= Beginning of Section =

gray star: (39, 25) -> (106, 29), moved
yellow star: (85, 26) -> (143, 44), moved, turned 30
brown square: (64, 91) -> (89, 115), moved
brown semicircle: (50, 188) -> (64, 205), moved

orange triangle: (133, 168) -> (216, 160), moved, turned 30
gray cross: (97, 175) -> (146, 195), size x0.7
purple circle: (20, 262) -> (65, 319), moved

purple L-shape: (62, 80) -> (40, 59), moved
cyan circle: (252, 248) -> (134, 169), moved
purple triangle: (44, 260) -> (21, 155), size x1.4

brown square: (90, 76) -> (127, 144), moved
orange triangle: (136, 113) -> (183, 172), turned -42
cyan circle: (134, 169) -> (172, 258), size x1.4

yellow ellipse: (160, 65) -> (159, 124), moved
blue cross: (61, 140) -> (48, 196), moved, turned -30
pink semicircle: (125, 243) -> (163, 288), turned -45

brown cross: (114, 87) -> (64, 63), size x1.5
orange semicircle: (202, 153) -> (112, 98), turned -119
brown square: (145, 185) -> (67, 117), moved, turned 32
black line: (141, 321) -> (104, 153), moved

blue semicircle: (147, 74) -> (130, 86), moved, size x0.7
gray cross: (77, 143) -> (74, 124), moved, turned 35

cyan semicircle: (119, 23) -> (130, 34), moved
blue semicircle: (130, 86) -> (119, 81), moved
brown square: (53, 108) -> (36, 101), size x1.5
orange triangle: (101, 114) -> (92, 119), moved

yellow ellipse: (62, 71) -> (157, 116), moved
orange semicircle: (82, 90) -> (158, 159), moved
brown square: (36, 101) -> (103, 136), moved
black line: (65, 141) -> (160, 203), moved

= End of Section =

* [Goal of the exercise]:
Could you retype all of the entries exactly, leaving none out?

* [The completed task]:
gray star: (39, 25) -> (106, 29), moved
yellow star: (85, 26) -> (143, 44), moved, turned 30
brown square: (64, 91) -> (89, 115), moved
brown semicircle: (50, 188) -> (64, 205), moved

orange triangle: (133, 168) -> (216, 160), moved, turned 30
gray cross: (97, 175) -> (146, 195), size x0.7
purple circle: (20, 262) -> (65, 319), moved

purple L-shape: (62, 80) -> (40, 59), moved
cyan circle: (252, 248) -> (134, 169), moved
purple triangle: (44, 260) -> (21, 155), size x1.4

brown square: (90, 76) -> (127, 144), moved
orange triangle: (136, 113) -> (183, 172), turned -42
cyan circle: (134, 169) -> (172, 258), size x1.4

yellow ellipse: (160, 65) -> (159, 124), moved
blue cross: (61, 140) -> (48, 196), moved, turned -30
pink semicircle: (125, 243) -> (163, 288), turned -45

brown cross: (114, 87) -> (64, 63), size x1.5
orange semicircle: (202, 153) -> (112, 98), turned -119
brown square: (145, 185) -> (67, 117), moved, turned 32
black line: (141, 321) -> (104, 153), moved

blue semicircle: (147, 74) -> (130, 86), moved, size x0.7
gray cross: (77, 143) -> (74, 124), moved, turned 35

cyan semicircle: (119, 23) -> (130, 34), moved
blue semicircle: (130, 86) -> (119, 81), moved
brown square: (53, 108) -> (36, 101), size x1.5
orange triangle: (101, 114) -> (92, 119), moved

yellow ellipse: (62, 71) -> (157, 116), moved
orange semicircle: (82, 90) -> (158, 159), moved
brown square: (36, 101) -> (103, 136), moved
black line: (65, 141) -> (160, 203), moved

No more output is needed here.